Task item
Could you find every line in the entries below that holds the word "degrees" and copy it?

Data extracts below:

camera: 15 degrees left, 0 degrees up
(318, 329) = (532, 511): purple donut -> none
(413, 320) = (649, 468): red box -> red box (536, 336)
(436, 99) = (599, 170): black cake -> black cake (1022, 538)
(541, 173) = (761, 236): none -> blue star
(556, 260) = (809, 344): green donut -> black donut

End of Data extracts.
Data extracts below:

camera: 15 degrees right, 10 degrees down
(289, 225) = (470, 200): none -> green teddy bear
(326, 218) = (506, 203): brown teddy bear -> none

End of Data extracts.
Data extracts below:

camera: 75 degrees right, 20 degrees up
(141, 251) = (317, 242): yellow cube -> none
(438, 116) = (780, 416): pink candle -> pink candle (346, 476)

End of Data extracts.

Problem solution
camera: 15 degrees left, 0 degrees up
camera: 15 degrees right, 10 degrees down
camera: 75 degrees right, 20 degrees up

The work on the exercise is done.